---------- Material for this task

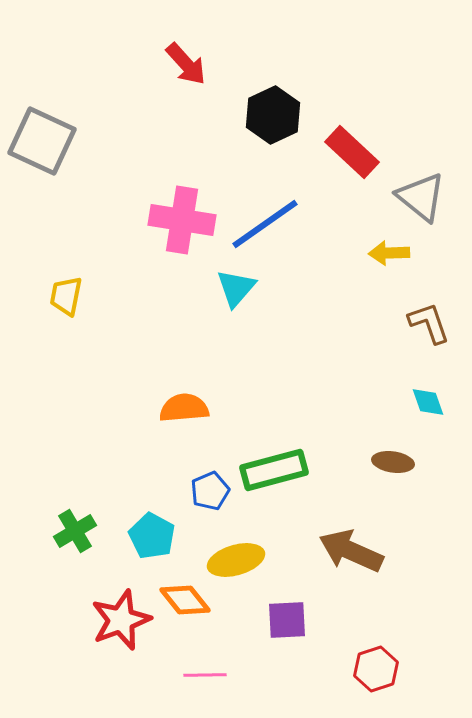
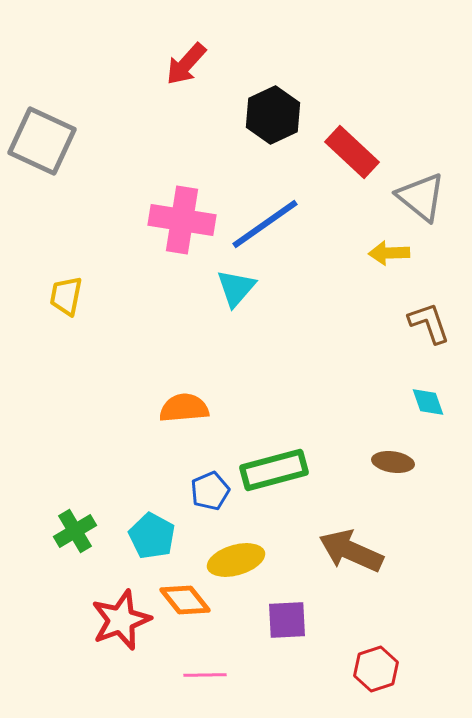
red arrow: rotated 84 degrees clockwise
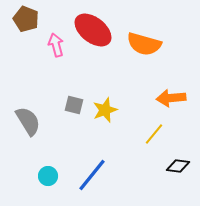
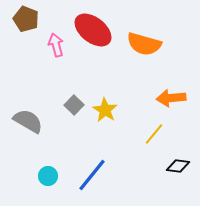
gray square: rotated 30 degrees clockwise
yellow star: rotated 20 degrees counterclockwise
gray semicircle: rotated 28 degrees counterclockwise
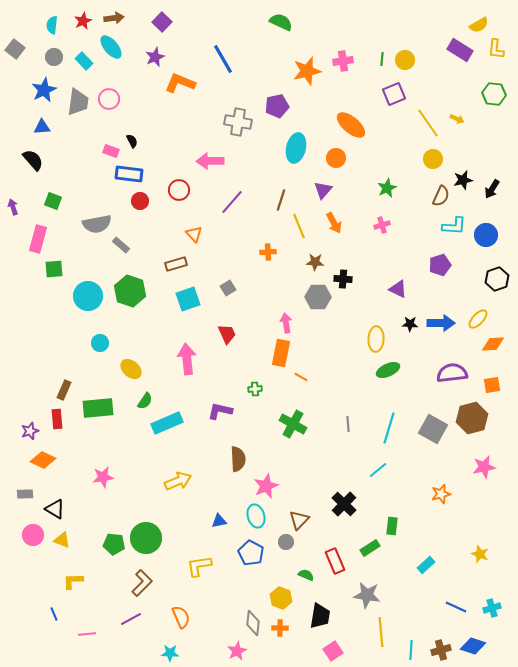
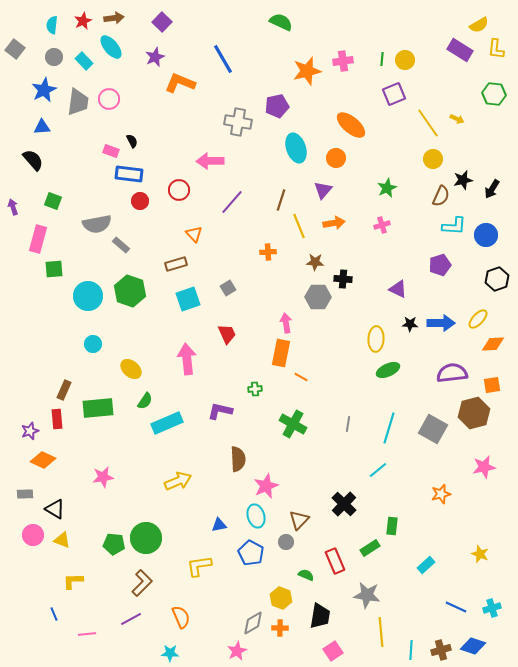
cyan ellipse at (296, 148): rotated 32 degrees counterclockwise
orange arrow at (334, 223): rotated 70 degrees counterclockwise
cyan circle at (100, 343): moved 7 px left, 1 px down
brown hexagon at (472, 418): moved 2 px right, 5 px up
gray line at (348, 424): rotated 14 degrees clockwise
blue triangle at (219, 521): moved 4 px down
gray diamond at (253, 623): rotated 55 degrees clockwise
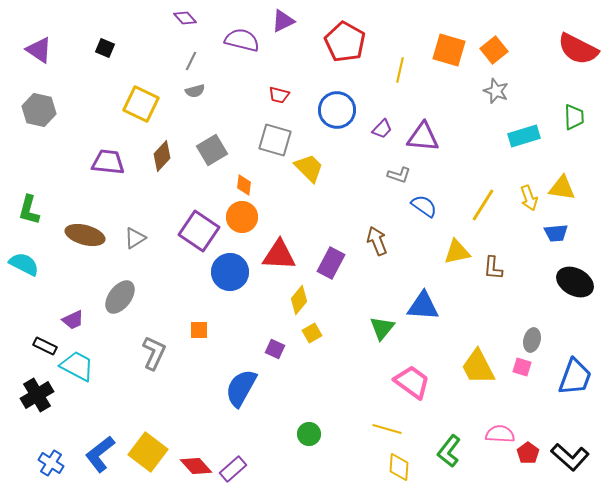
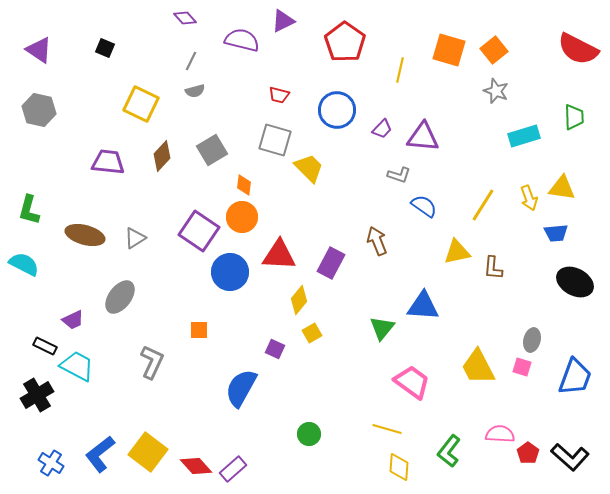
red pentagon at (345, 42): rotated 6 degrees clockwise
gray L-shape at (154, 353): moved 2 px left, 9 px down
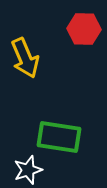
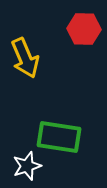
white star: moved 1 px left, 4 px up
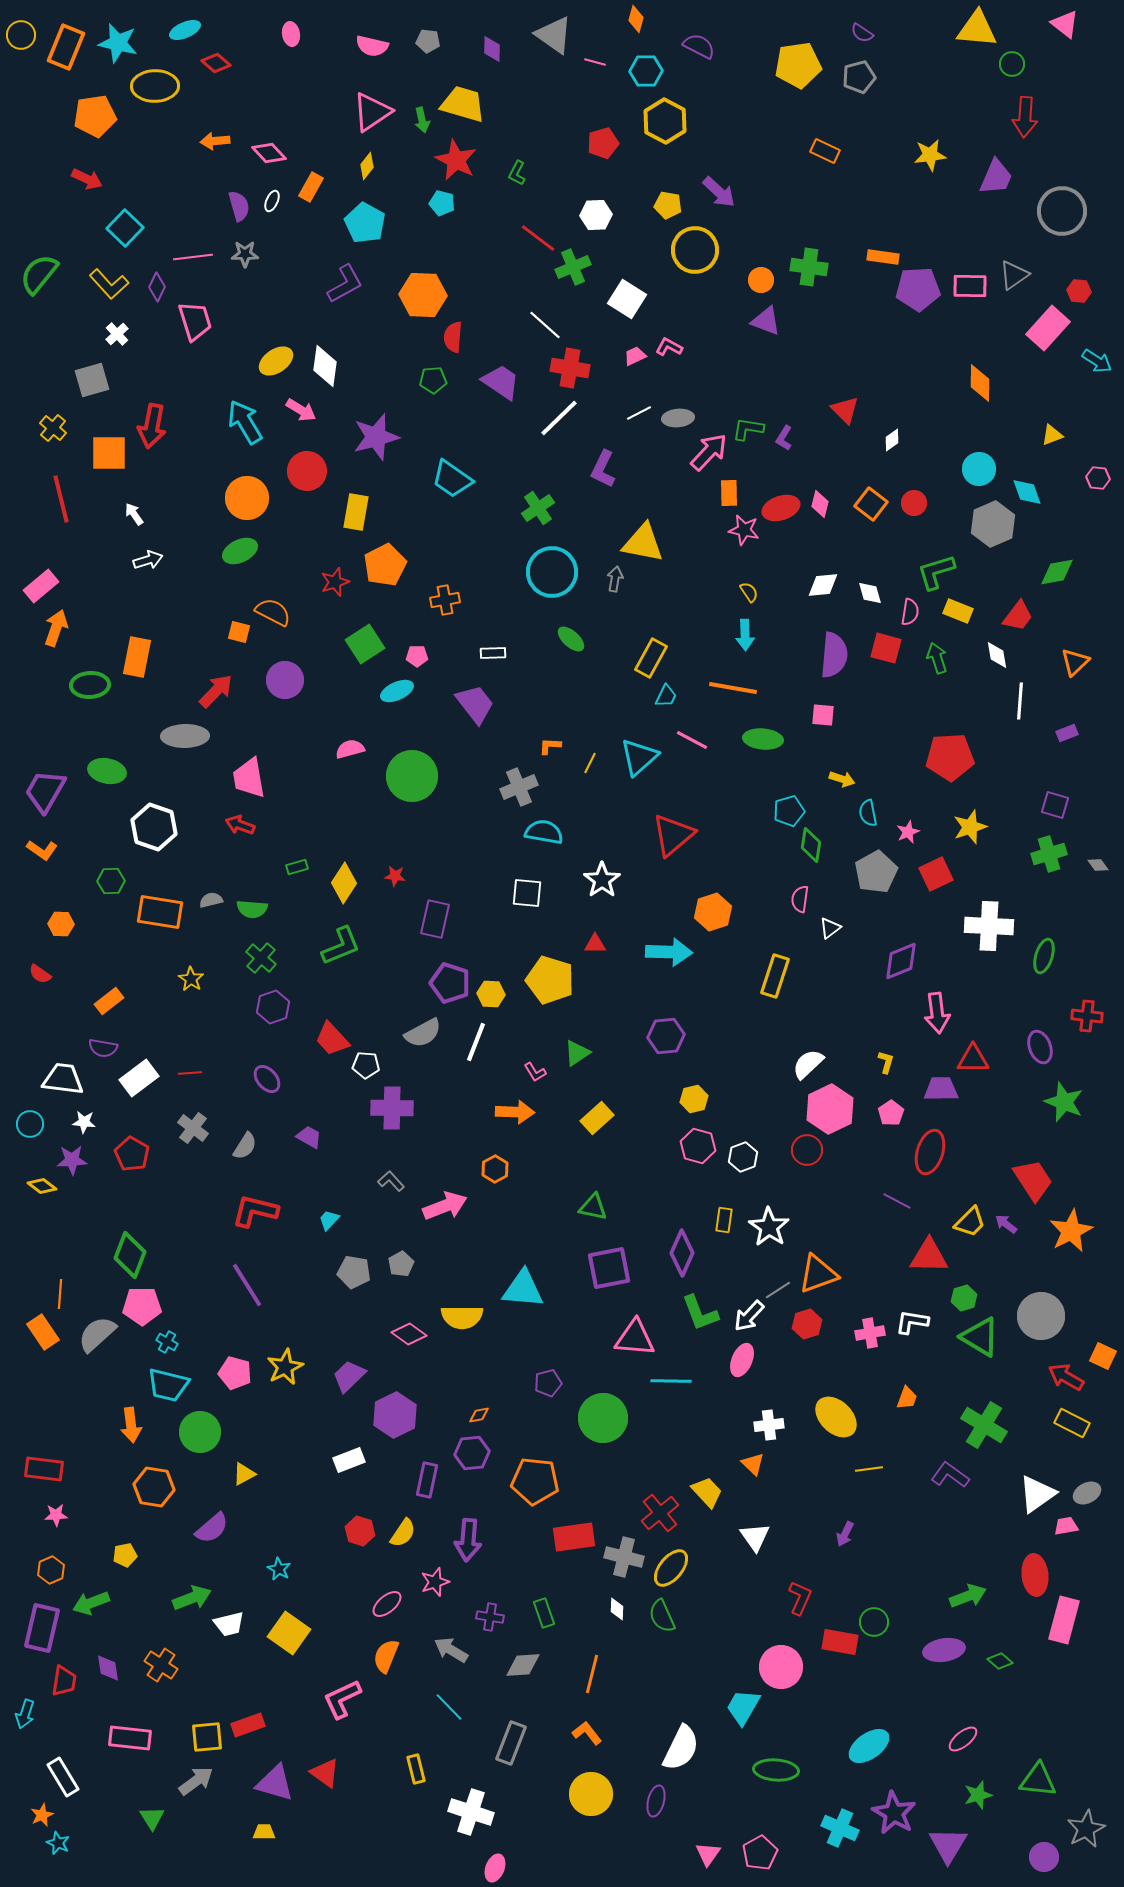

--------------------

Exercise description: Which lines of the entries above contain the string "arrow"? Copy each one.

Written response:
red arrow: rotated 84 degrees clockwise
orange arrow at (334, 223): rotated 70 degrees counterclockwise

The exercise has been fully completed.